(Before-and-after object listings)
+-------+
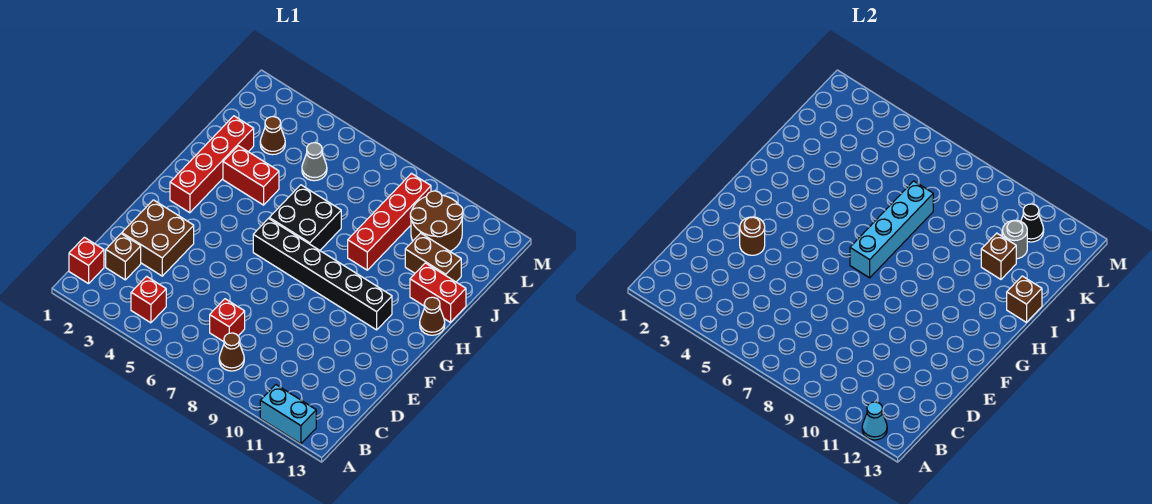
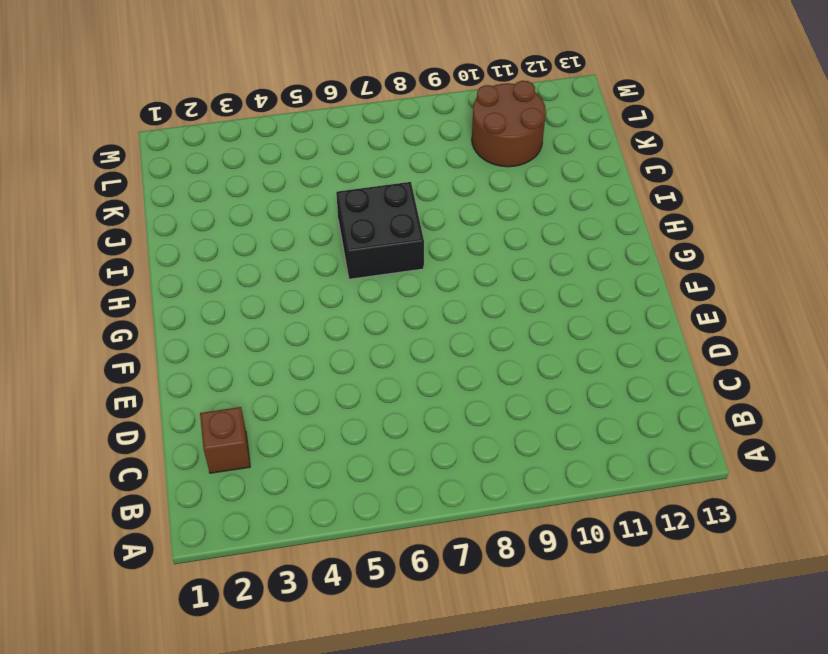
none -> cyan brick A11:A12 level 1
none -> red brick B1 level 1
none -> red brick B4 level 1

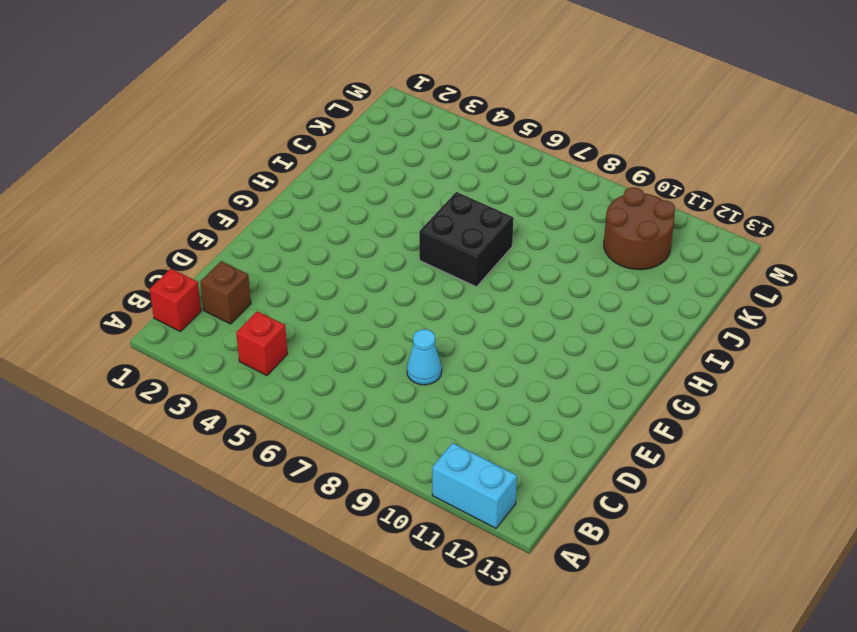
cyan cone D8 level 1 -> cyan cone A12 level 2
none -> brown cone B8 level 1
none -> red brick C7 level 1
none -> brown brick D2:E3 level 1

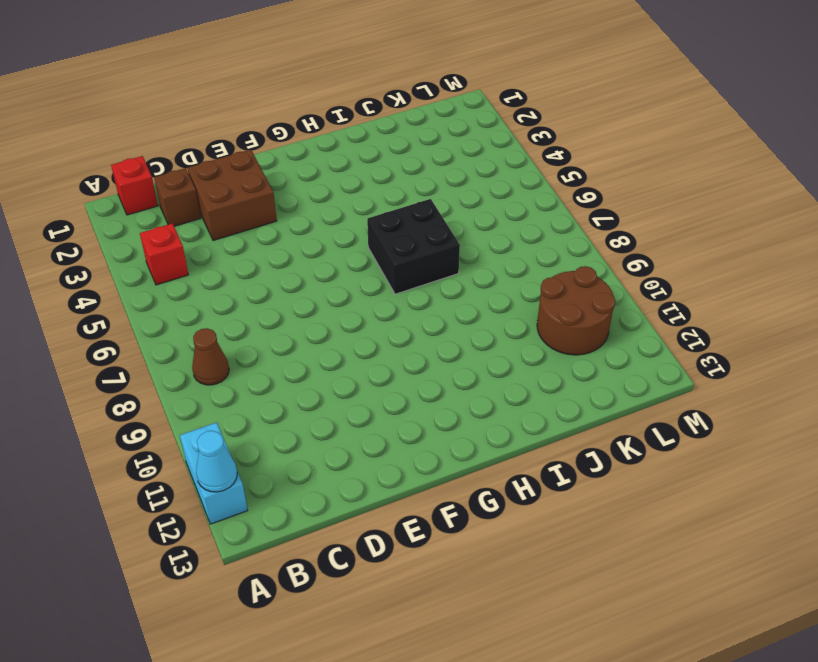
none -> red brick C7 level 1
none -> red brick G2:J2 level 1
none -> black brick G6:G11 level 1

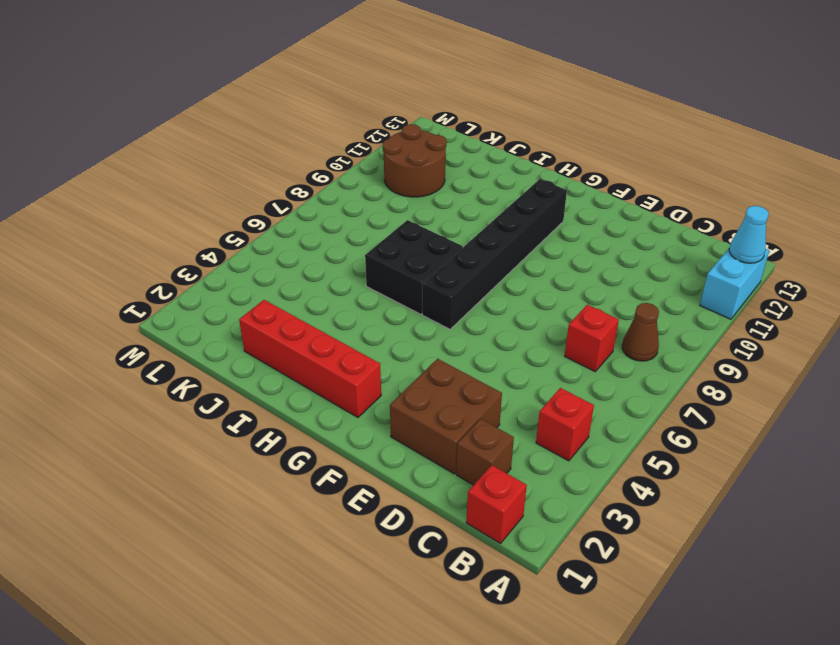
none -> brown cone H13 level 1
none -> red brick I3:I4 level 1
none -> red brick I9:L9 level 1

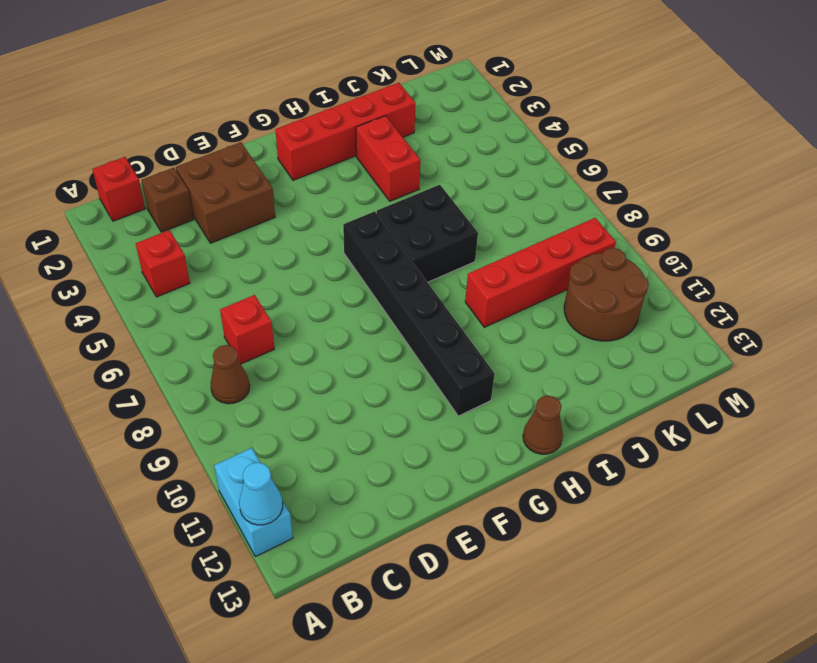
none -> red brick I12:I13 level 1
none -> brown brick J11:J12 level 1
none -> brown cone K3 level 1

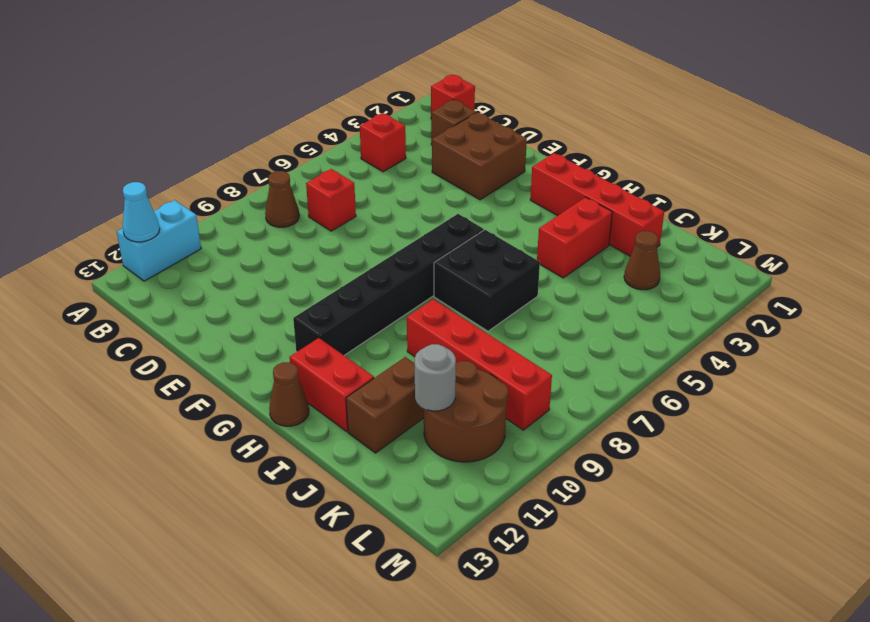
red brick H12:I12 level 1 -> red brick I12:I13 level 1
none -> grey cone K5 level 1
none -> brown round brick E3 level 2
none -> cyan brick G7:J7 level 2

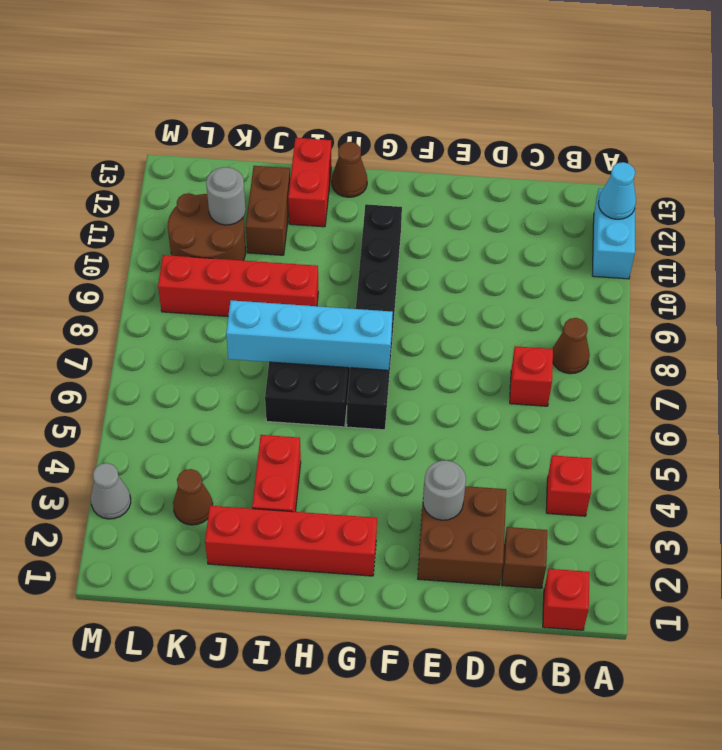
grey round brick E3 level 2 -> brown round brick E3 level 2
grey cone M3 level 1 -> grey cone K5 level 1
none -> brown brick I13 level 2
none -> brown brick J11 level 2
none -> black cone L11 level 2

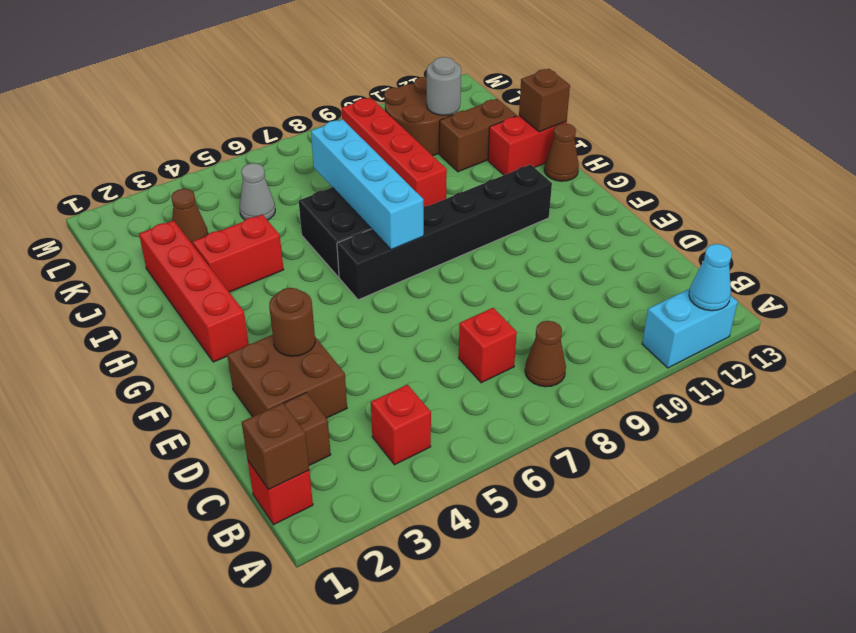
brown brick B1 level 2 -> brown brick J11 level 2
none -> black cone L11 level 2

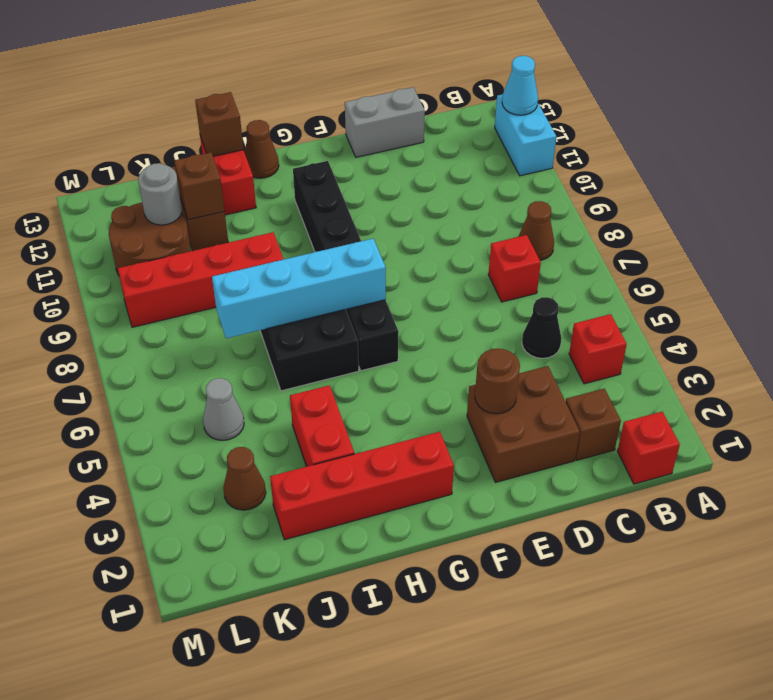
black cone C5 level 1 -> black cone L11 level 2
grey brick D13:E13 level 1 -> none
+-------+
Exercise requirements
Find "none -> red brick I3:I4 level 1" in the entries, then reproduce that line and each line after it exactly, through the last one. Pictures do not go in.

Answer space
none -> red brick I3:I4 level 1
none -> red brick I9:L9 level 1

none -> red brick I12:I13 level 1
none -> brown brick J11:J12 level 1
none -> brown cone K3 level 1

red brick H12:I12 level 1 -> red brick I12:I13 level 1
none -> grey cone K5 level 1
none -> brown round brick E3 level 2
none -> cyan brick G7:J7 level 2

grey round brick E3 level 2 -> brown round brick E3 level 2
grey cone M3 level 1 -> grey cone K5 level 1
none -> brown brick I13 level 2
none -> brown brick J11 level 2
none -> black cone L11 level 2

brown brick B1 level 2 -> brown brick J11 level 2
none -> black cone L11 level 2

black cone C5 level 1 -> black cone L11 level 2
grey brick D13:E13 level 1 -> none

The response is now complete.